ACTIVITY
Pick out and copy every line below that has the word "turquoise".

PROVIDED DATA
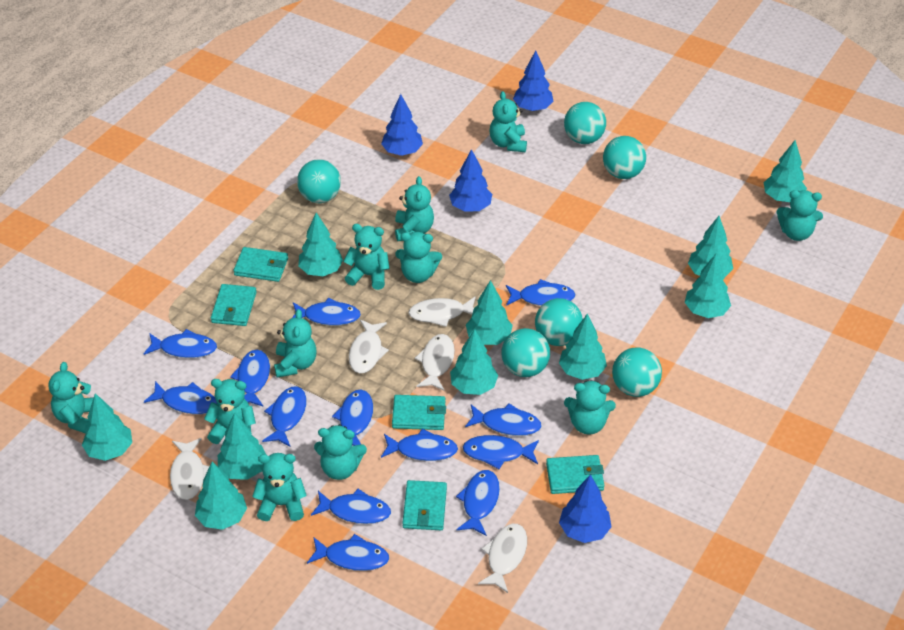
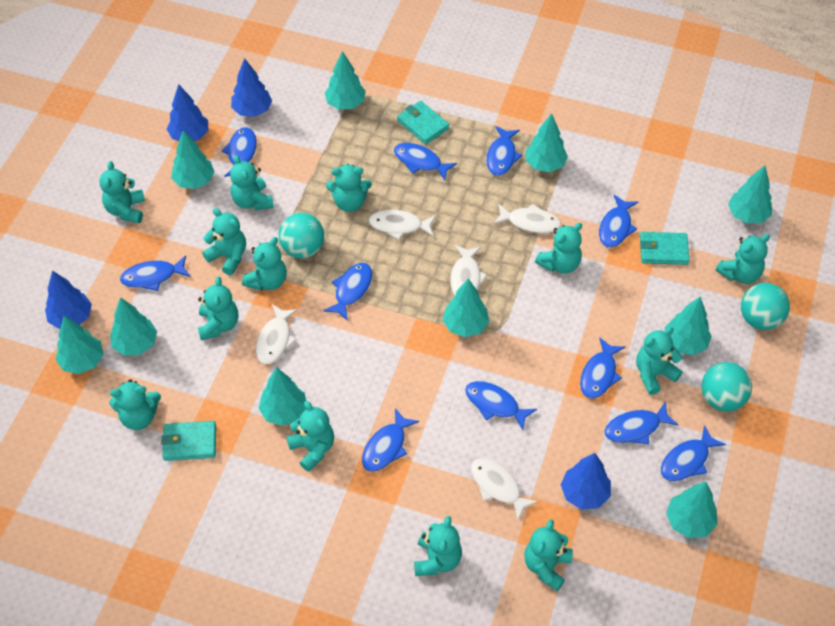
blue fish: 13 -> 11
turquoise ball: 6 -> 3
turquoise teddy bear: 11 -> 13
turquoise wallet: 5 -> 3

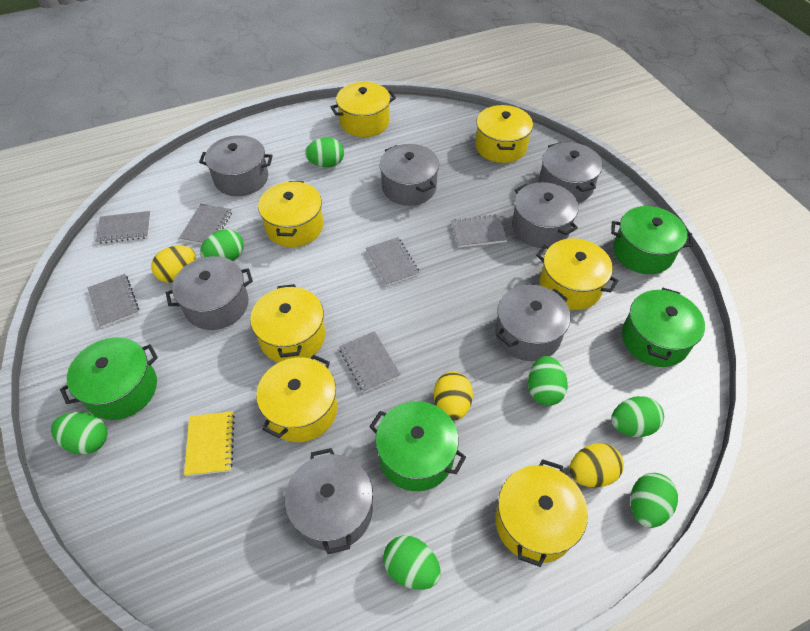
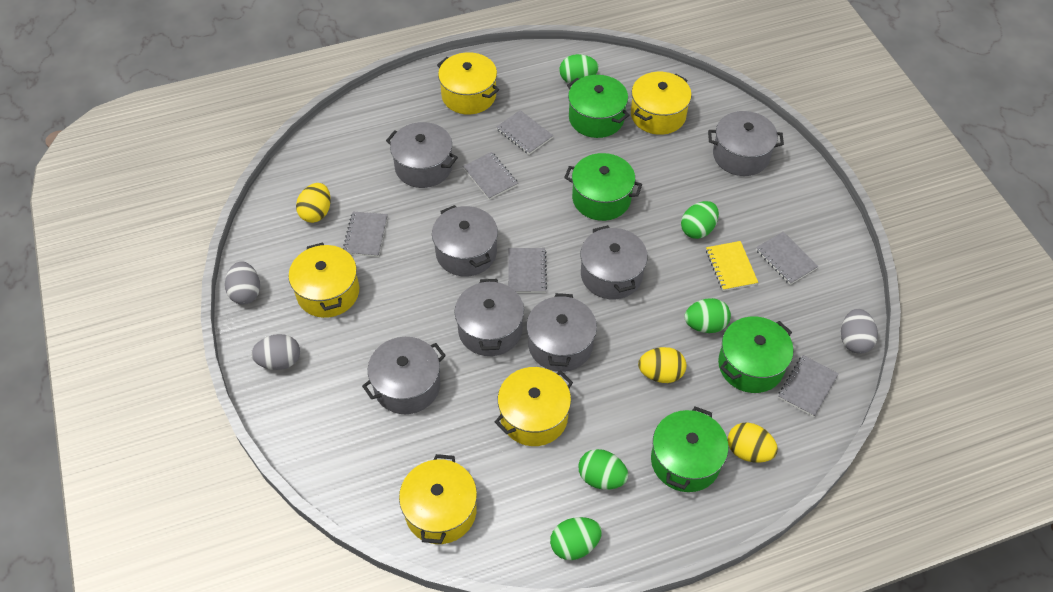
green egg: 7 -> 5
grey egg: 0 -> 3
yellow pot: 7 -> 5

SOLUTION TO THE PROBLEM
turquoise ball: 6 -> 3
turquoise teddy bear: 11 -> 13
turquoise wallet: 5 -> 3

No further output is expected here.